Your assignment: Keep the images out while you retype all of the data exactly.
** Opening Input data block **
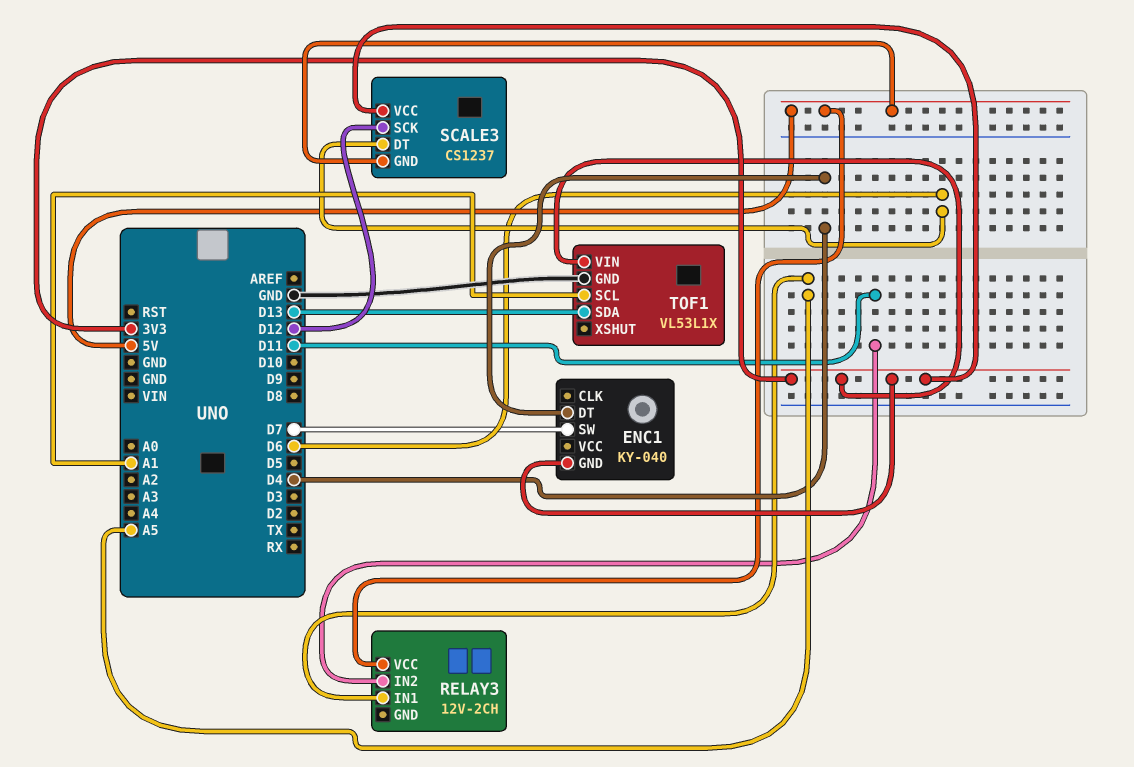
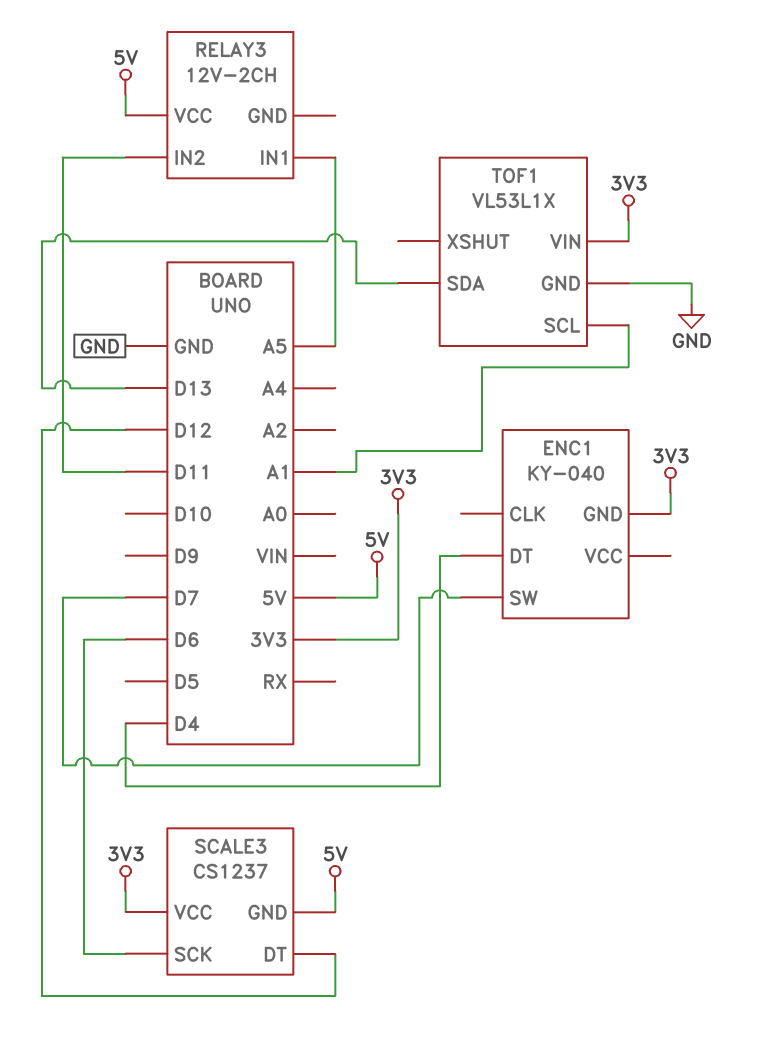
SCALE3 pin DT: D6 -> D12
SCALE3 pin SCK: D12 -> D6

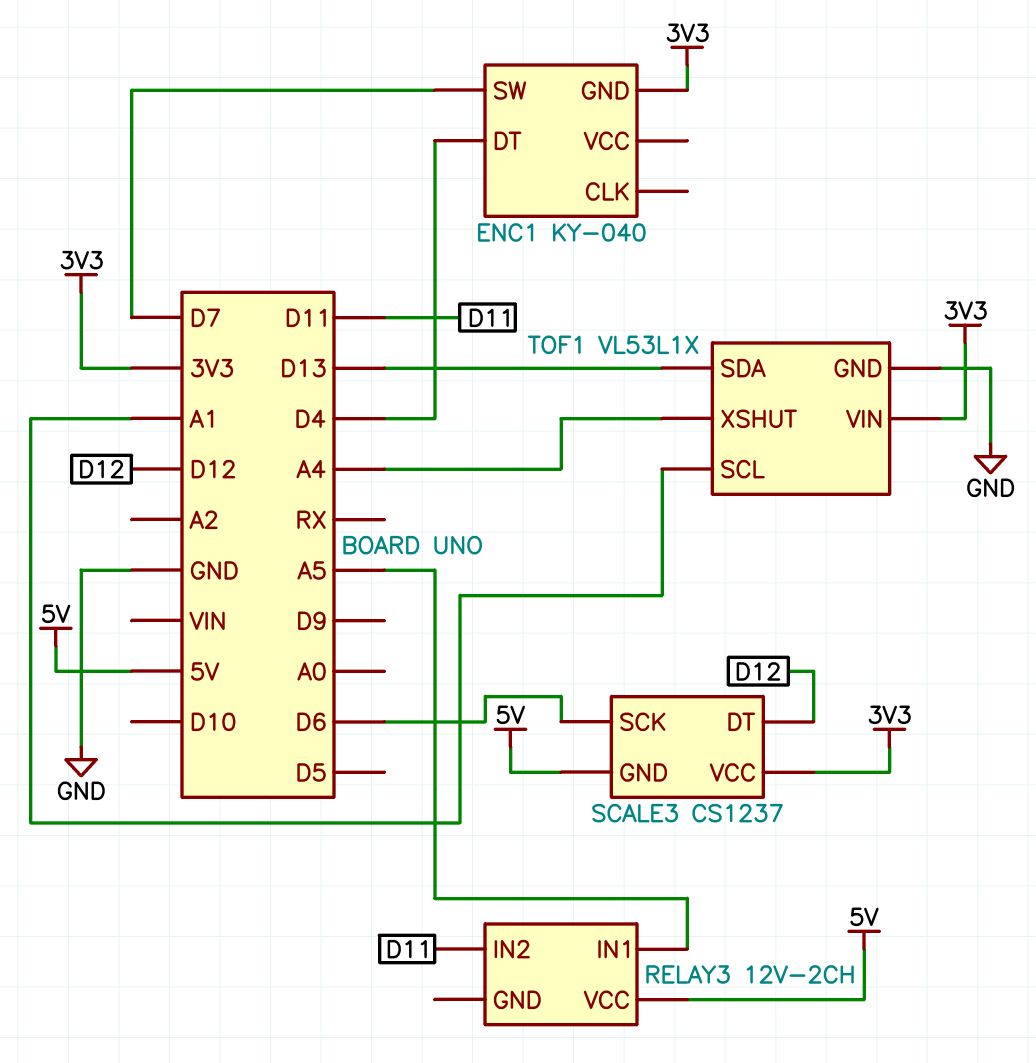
TOF1 pin XSHUT: none -> A4

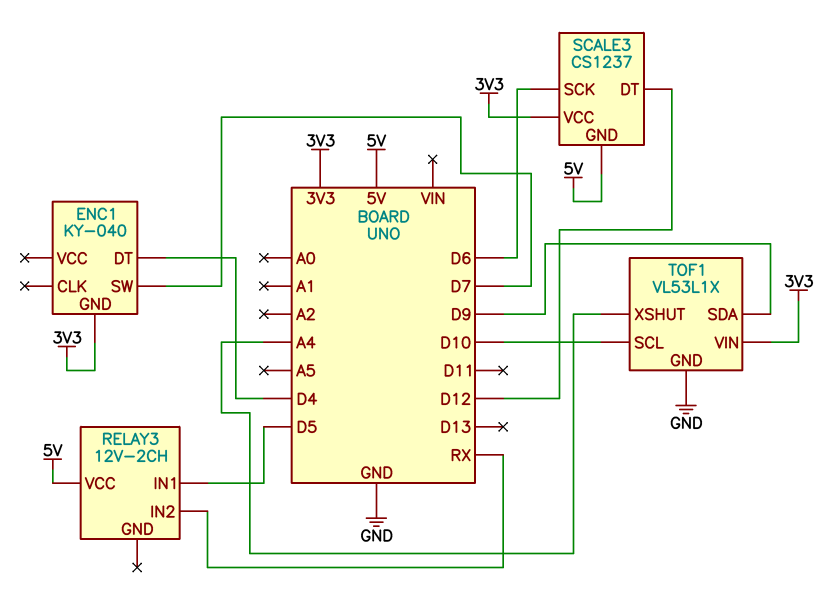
RELAY3 pin IN1: A5 -> D5
RELAY3 pin IN2: D11 -> RX
TOF1 pin SCL: A1 -> D10
TOF1 pin SDA: D13 -> D9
** Closing Input data block **
Task solution:
SCALE3 pin DT: D6 -> D12
SCALE3 pin SCK: D12 -> D6

TOF1 pin XSHUT: none -> A4

RELAY3 pin IN1: A5 -> D5
RELAY3 pin IN2: D11 -> RX
TOF1 pin SCL: A1 -> D10
TOF1 pin SDA: D13 -> D9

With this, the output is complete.